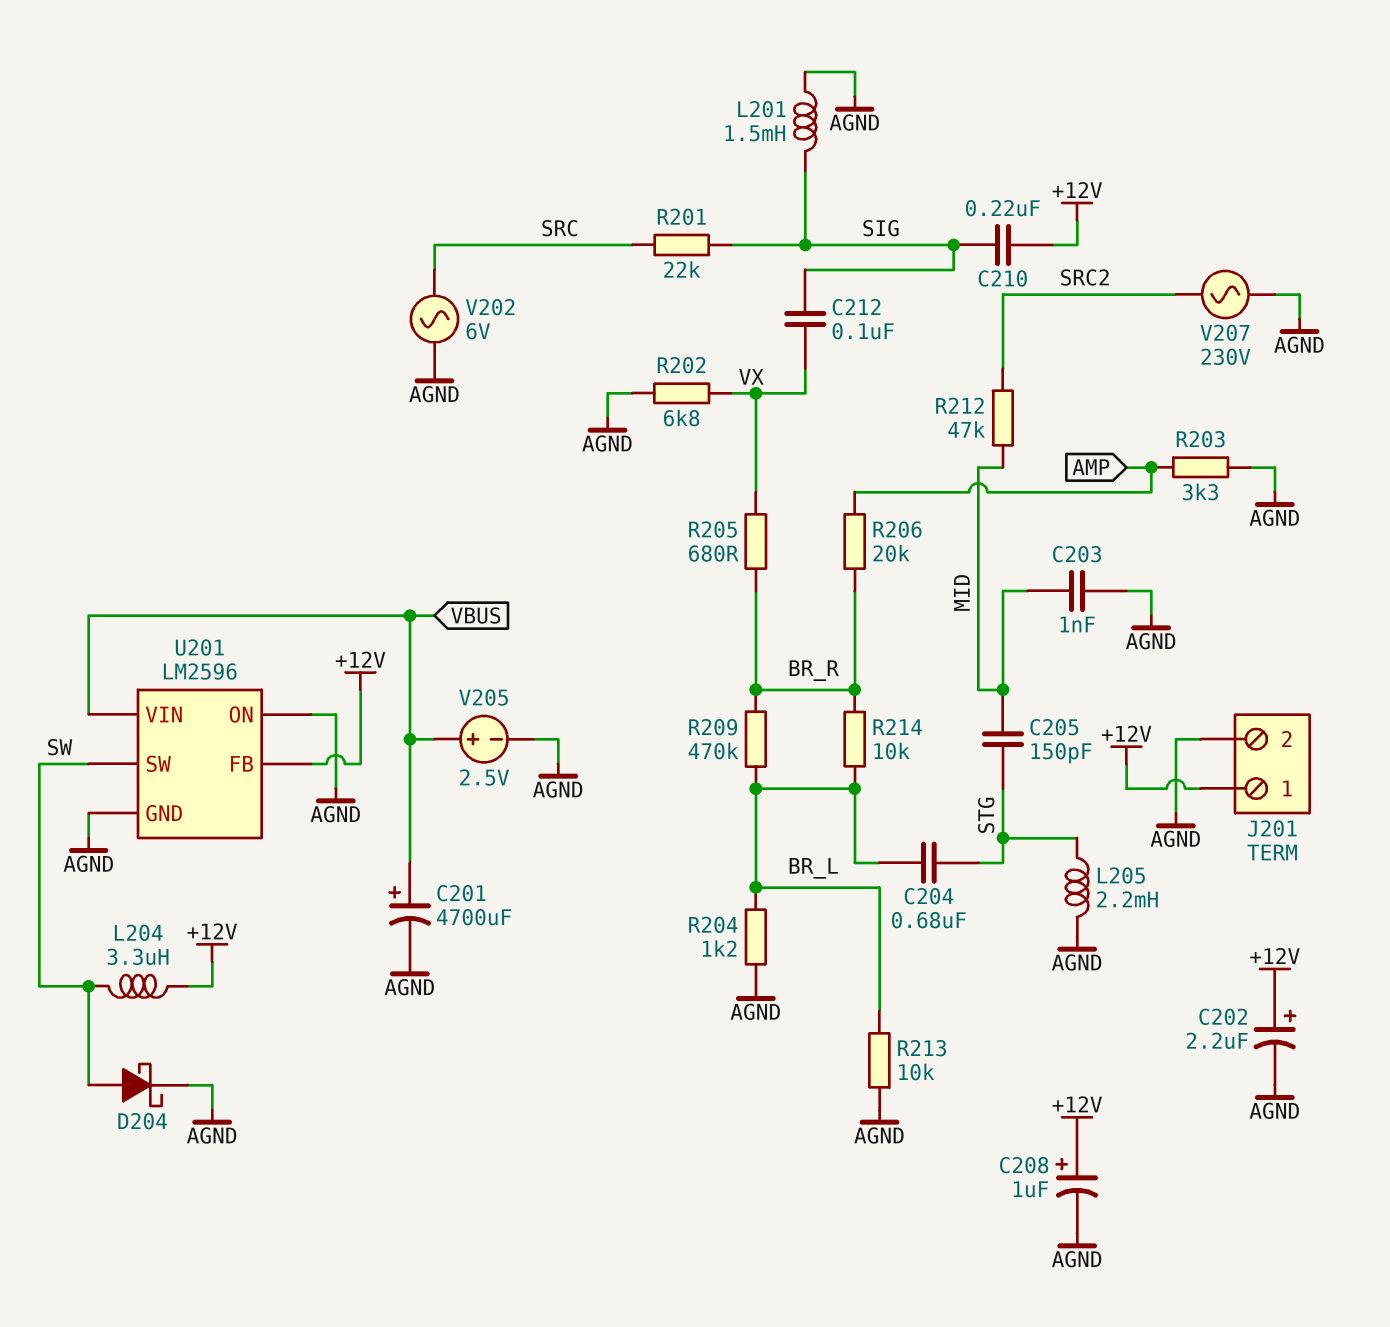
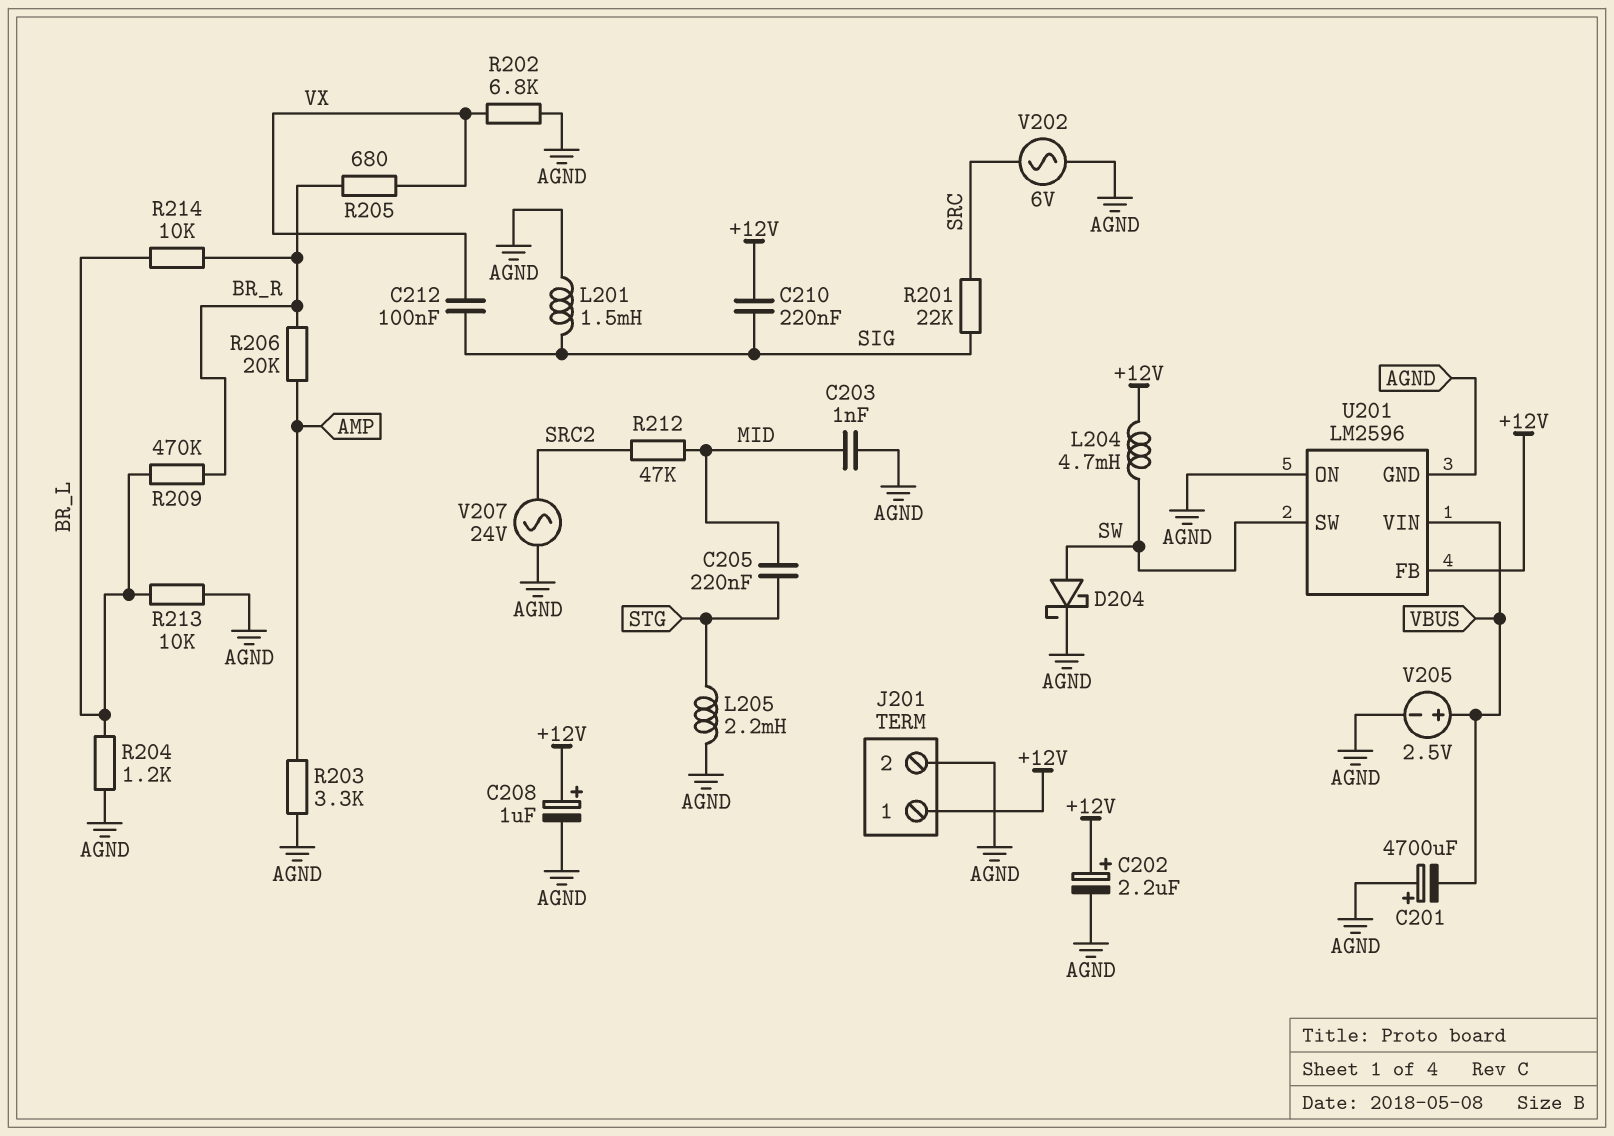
C201: 4700uF (plus VBUS, minus AGND) -> 4700uF (plus AGND, minus VBUS)
C204: 680nF (BR_L, STG) -> none
C205: 150pF (MID, STG) -> 220nF (MID, STG)
L204: 3.3uH (+12V, SW) -> 4.7mH (+12V, SW)
V207: AC 230V (AGND, SRC2) -> AC 24V (AGND, SRC2)

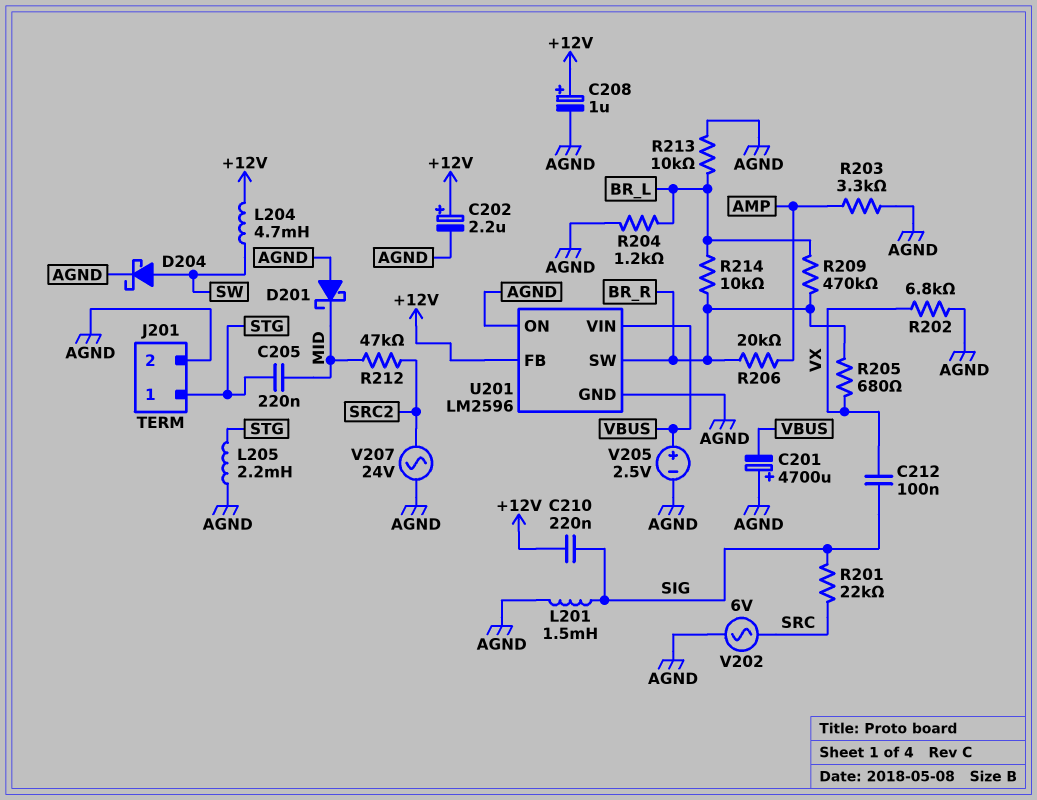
C203: 1nF (AGND, MID) -> none
D201: none -> schottky (A AGND, K MID)
J201 pin 1: +12V -> STG
U201 pin SW: SW -> BR_R

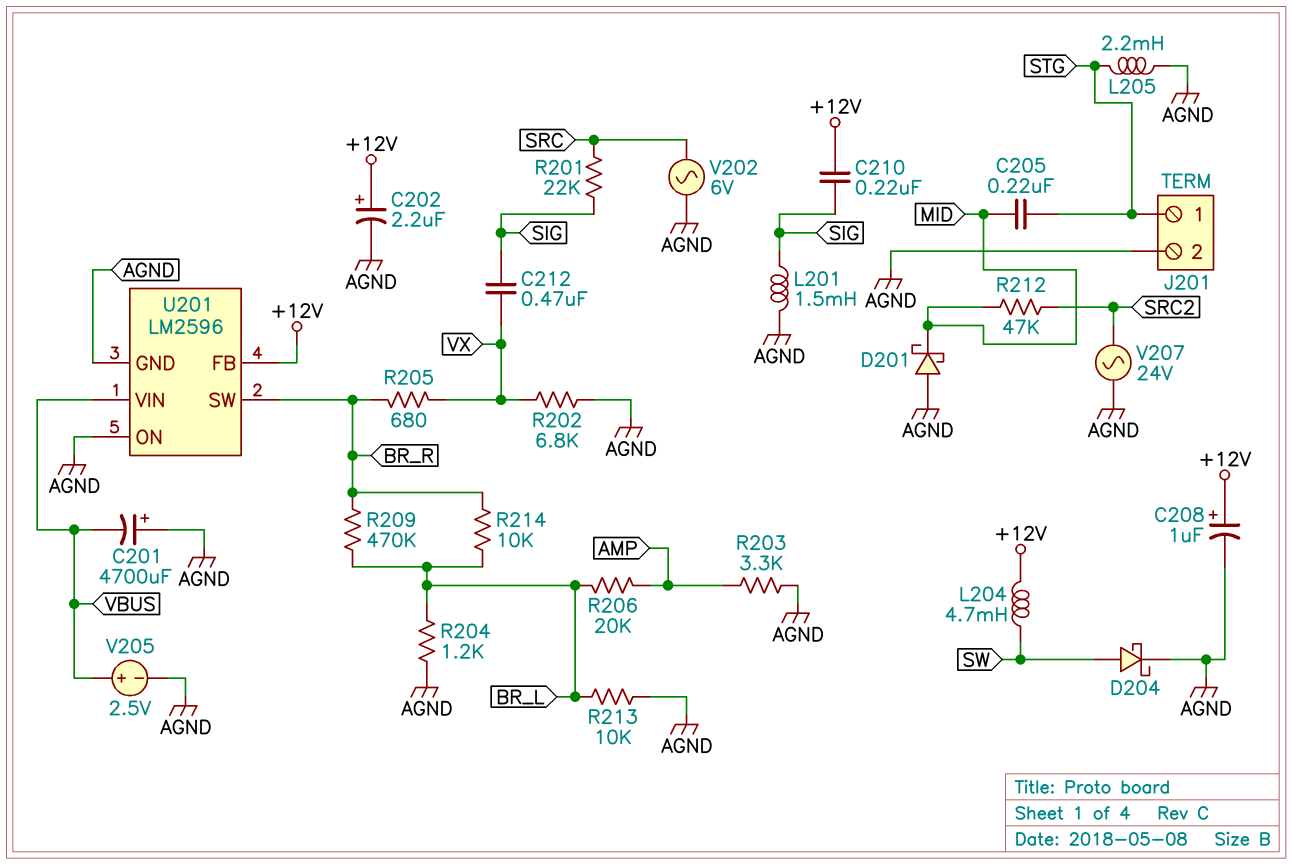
C212: 100nF (SIG, VX) -> 470nF (SIG, VX)
R206: 20k (AMP, BR_R) -> 20k (AMP, BR_L)

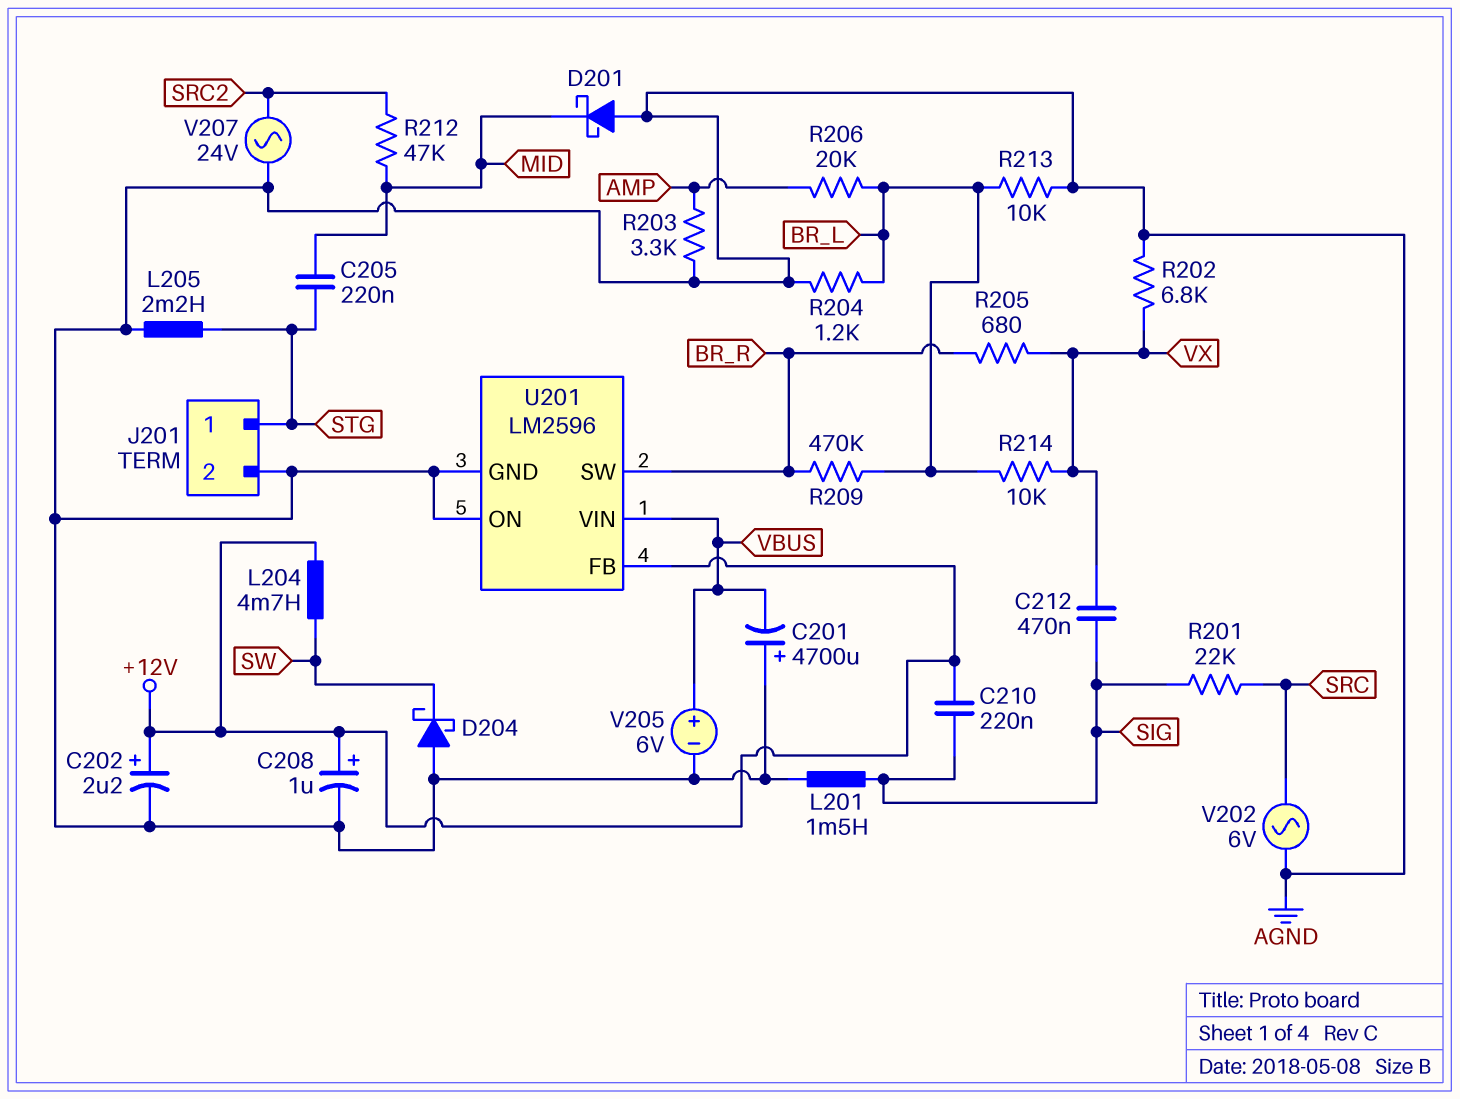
D204: schottky (A SW, K AGND) -> schottky (A AGND, K SW)
R214: 10k (BR_L, BR_R) -> 10k (BR_L, VX)
V205: 2.5V (plus VBUS, minus AGND) -> 6V (plus VBUS, minus AGND)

- Exercise instructions:
Please print each entry exactly as it stands, without the pictures.

- Answer:
C201: 4700uF (plus VBUS, minus AGND) -> 4700uF (plus AGND, minus VBUS)
C204: 680nF (BR_L, STG) -> none
C205: 150pF (MID, STG) -> 220nF (MID, STG)
L204: 3.3uH (+12V, SW) -> 4.7mH (+12V, SW)
V207: AC 230V (AGND, SRC2) -> AC 24V (AGND, SRC2)

C203: 1nF (AGND, MID) -> none
D201: none -> schottky (A AGND, K MID)
J201 pin 1: +12V -> STG
U201 pin SW: SW -> BR_R

C212: 100nF (SIG, VX) -> 470nF (SIG, VX)
R206: 20k (AMP, BR_R) -> 20k (AMP, BR_L)

D204: schottky (A SW, K AGND) -> schottky (A AGND, K SW)
R214: 10k (BR_L, BR_R) -> 10k (BR_L, VX)
V205: 2.5V (plus VBUS, minus AGND) -> 6V (plus VBUS, minus AGND)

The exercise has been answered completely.